### Your goal
Go through the listing below and retype exactly the lines starting at the one with "D1: none -> LED white (A GND, K N008)" and ending at the one with "U9: NAND CD4011", skipping pictures.

### Input data
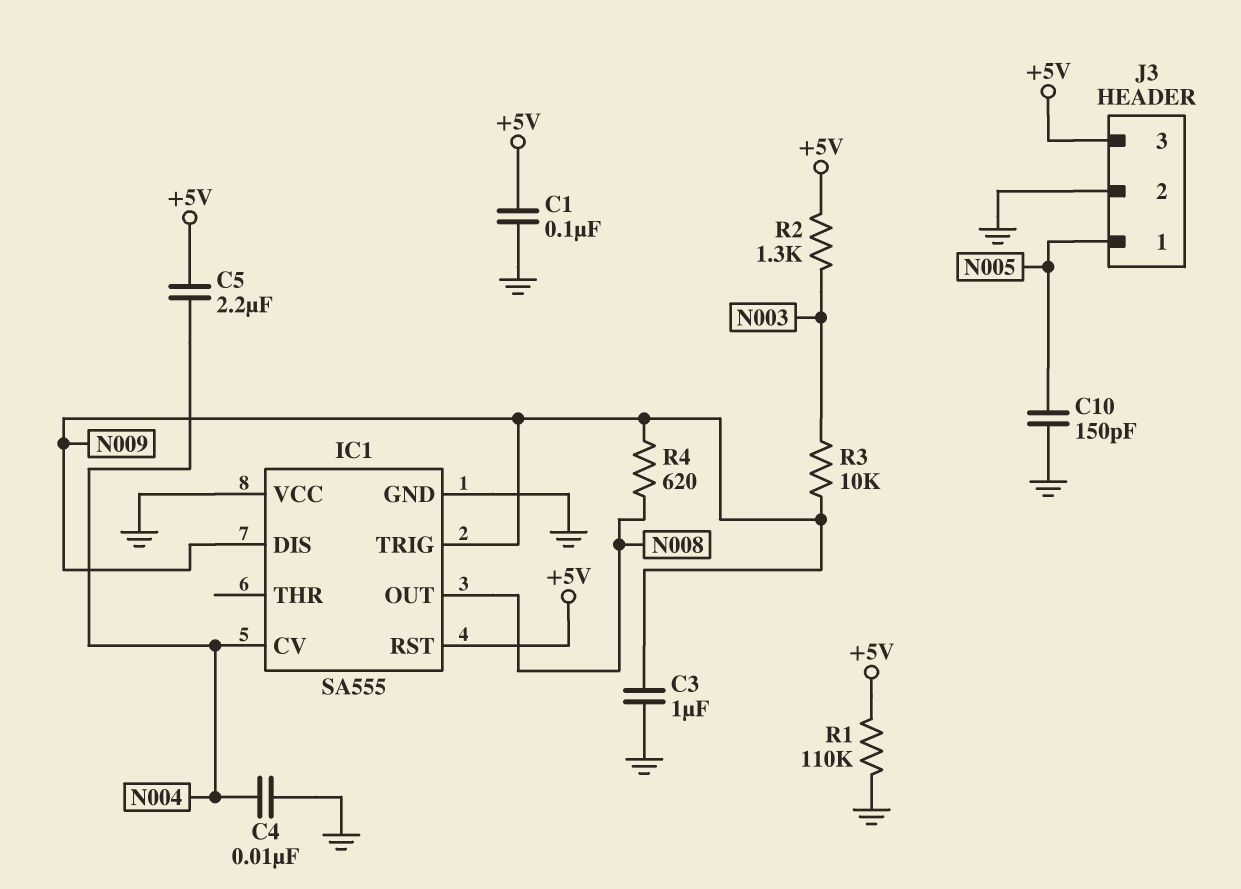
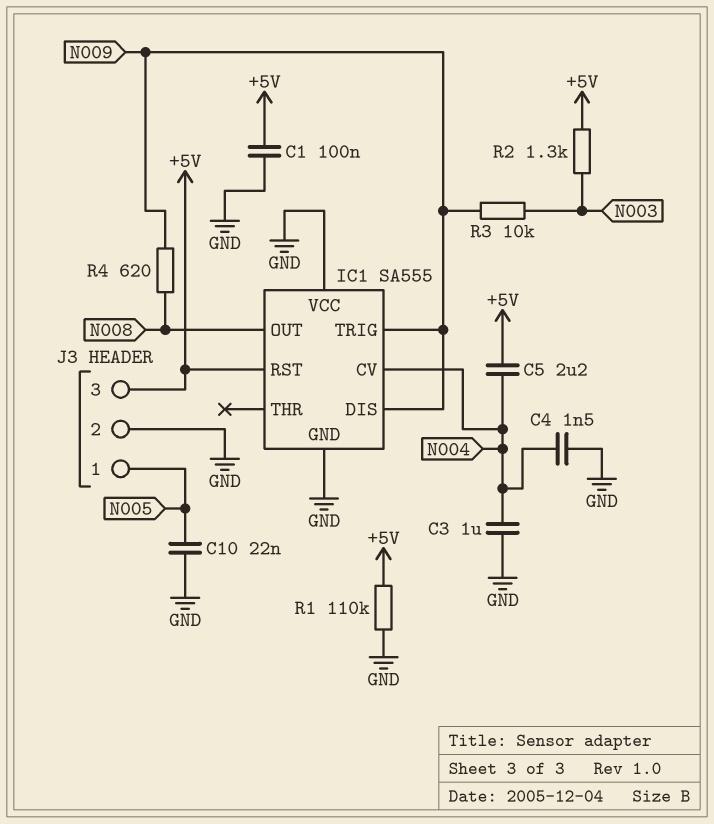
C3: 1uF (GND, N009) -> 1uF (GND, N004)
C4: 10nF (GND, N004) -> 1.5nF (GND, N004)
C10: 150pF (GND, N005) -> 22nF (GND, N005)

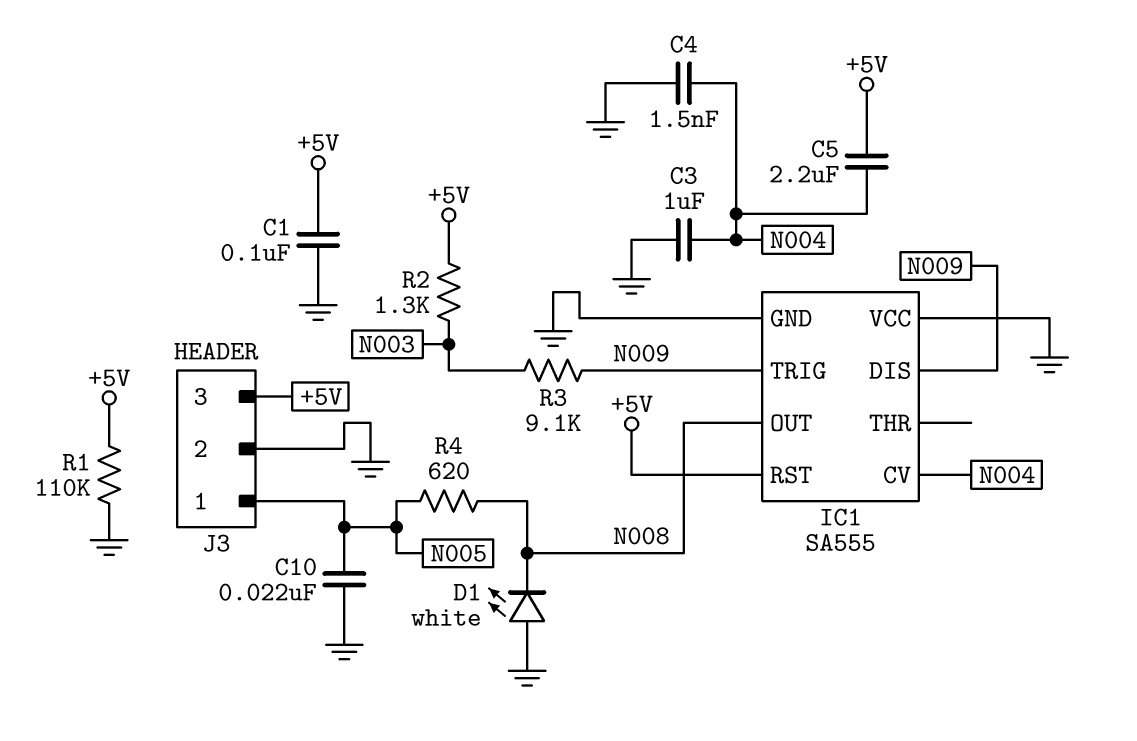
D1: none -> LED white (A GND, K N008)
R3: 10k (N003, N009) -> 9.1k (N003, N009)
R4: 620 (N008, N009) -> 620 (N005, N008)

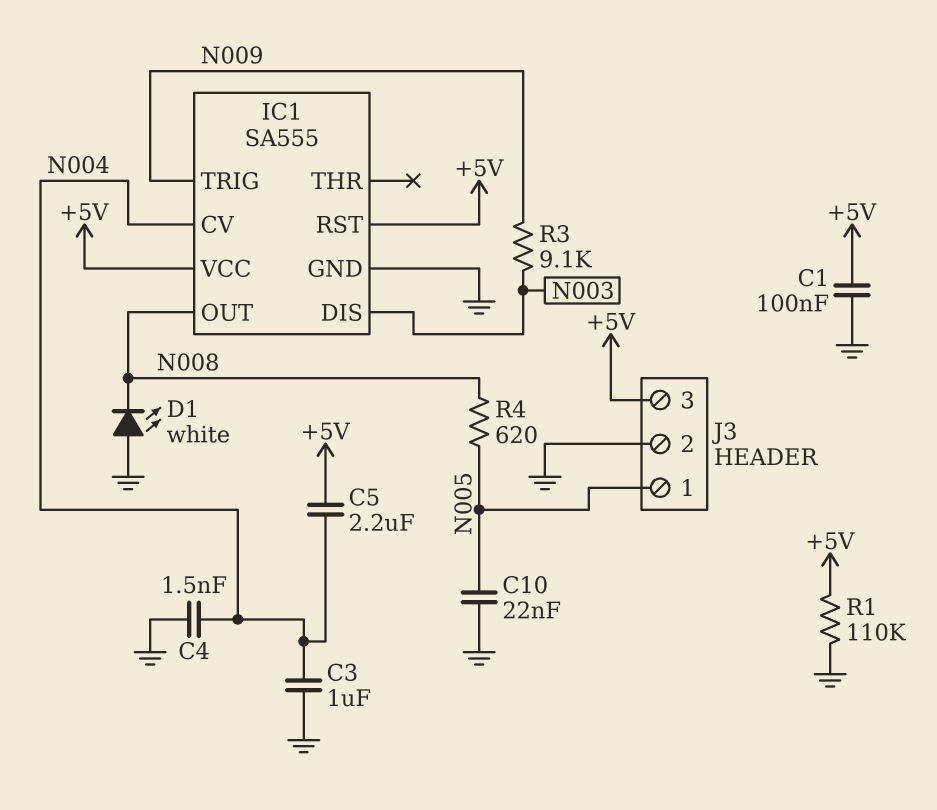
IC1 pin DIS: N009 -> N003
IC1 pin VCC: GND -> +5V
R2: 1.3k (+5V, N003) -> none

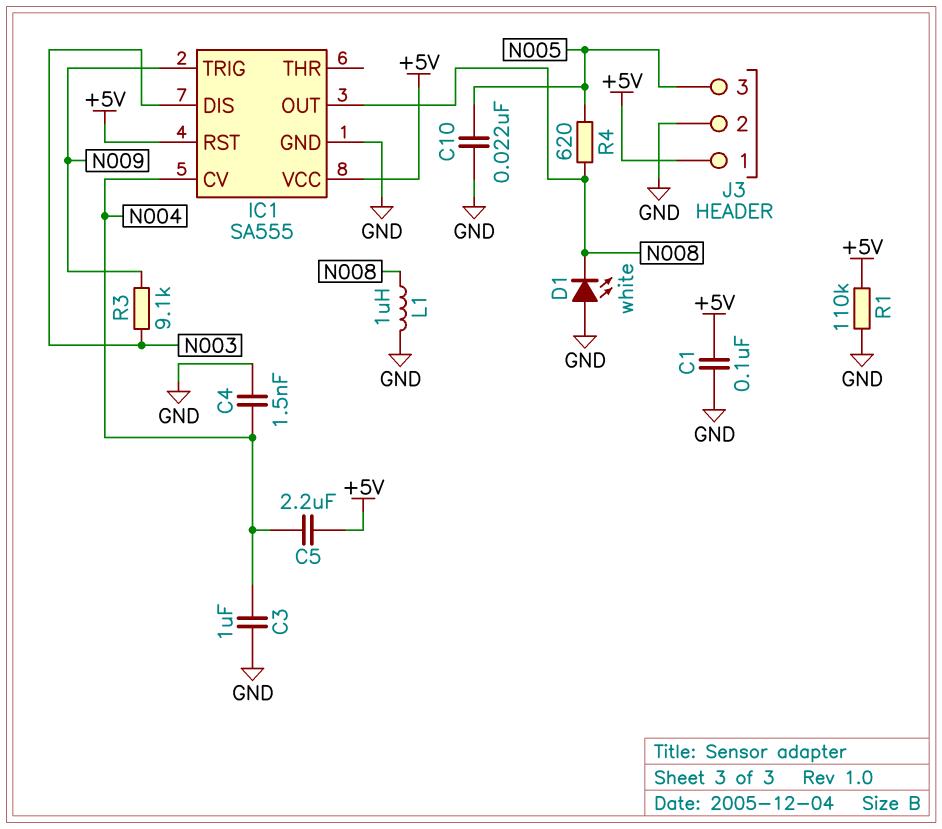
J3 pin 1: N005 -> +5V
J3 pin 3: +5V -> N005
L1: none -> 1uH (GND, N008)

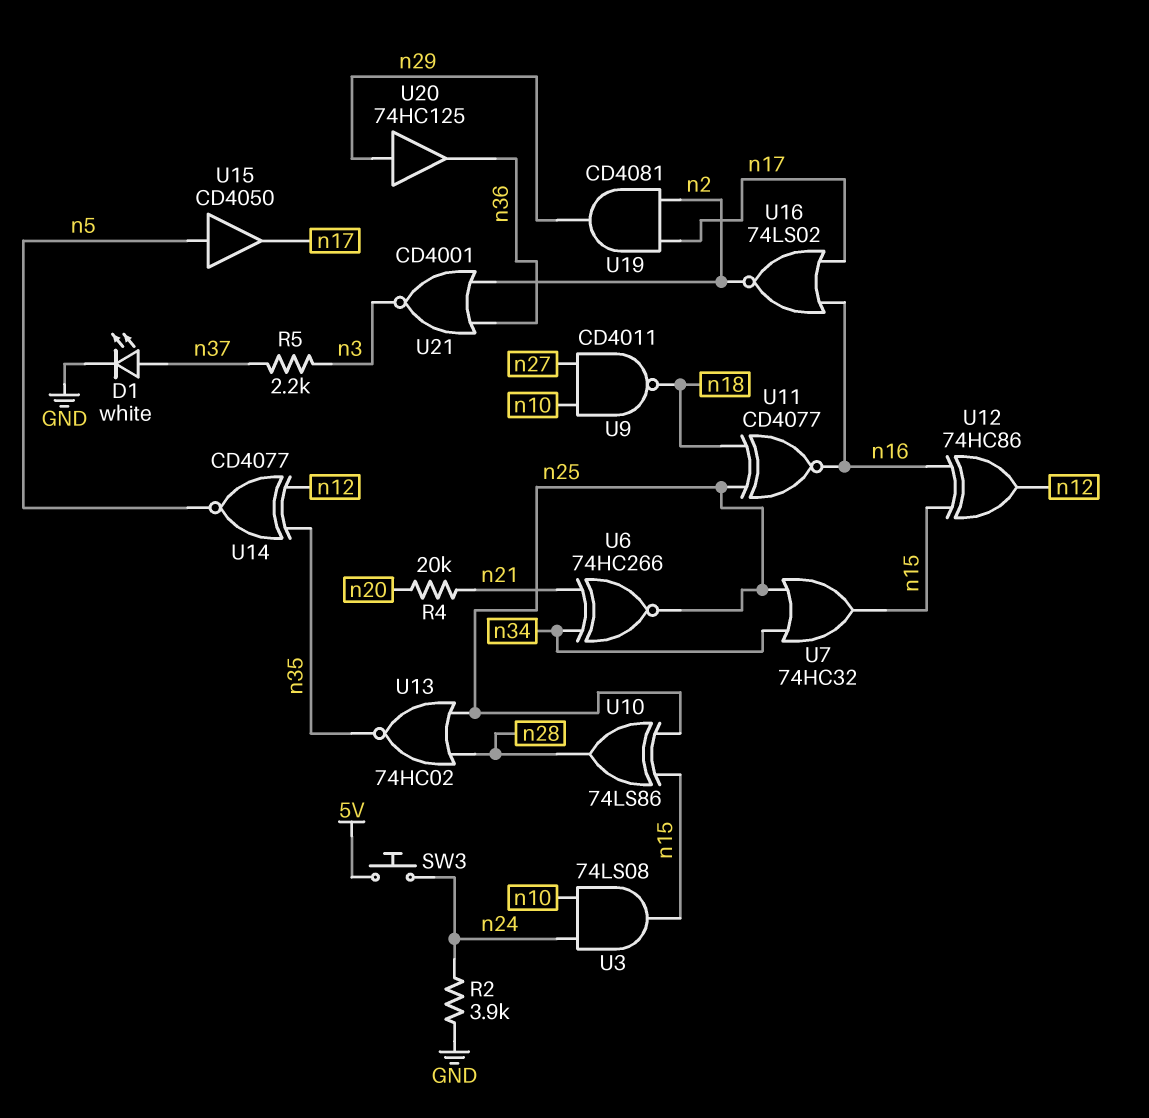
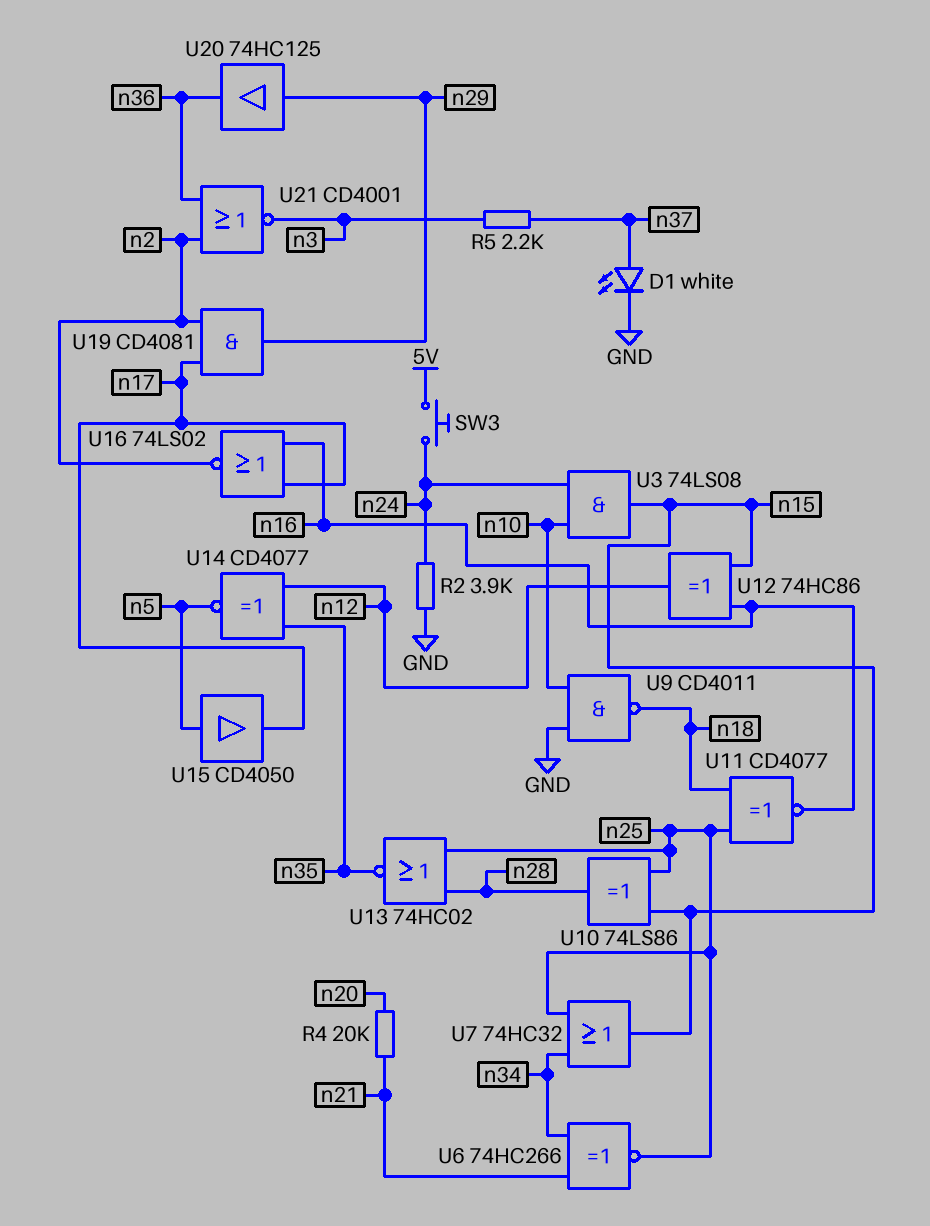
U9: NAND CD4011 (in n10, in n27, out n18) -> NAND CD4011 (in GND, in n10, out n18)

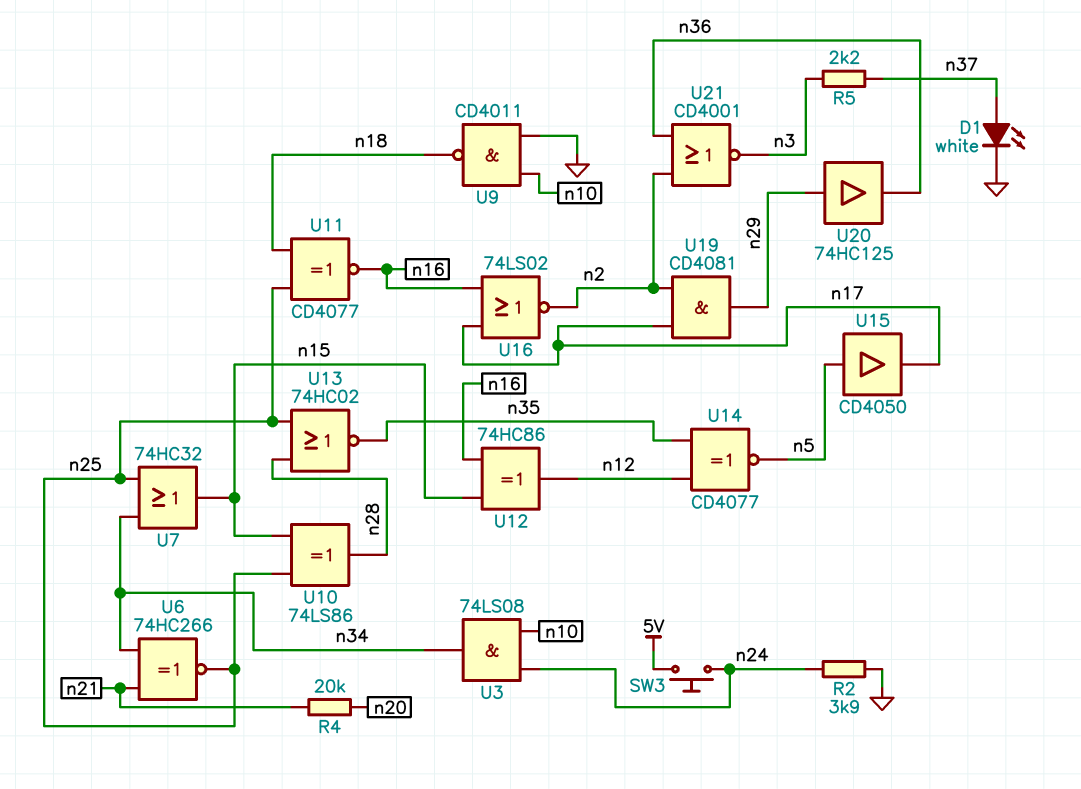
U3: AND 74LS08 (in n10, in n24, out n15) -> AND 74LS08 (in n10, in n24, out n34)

### Written solution
D1: none -> LED white (A GND, K N008)
R3: 10k (N003, N009) -> 9.1k (N003, N009)
R4: 620 (N008, N009) -> 620 (N005, N008)

IC1 pin DIS: N009 -> N003
IC1 pin VCC: GND -> +5V
R2: 1.3k (+5V, N003) -> none

J3 pin 1: N005 -> +5V
J3 pin 3: +5V -> N005
L1: none -> 1uH (GND, N008)

U9: NAND CD4011 (in n10, in n27, out n18) -> NAND CD4011 (in GND, in n10, out n18)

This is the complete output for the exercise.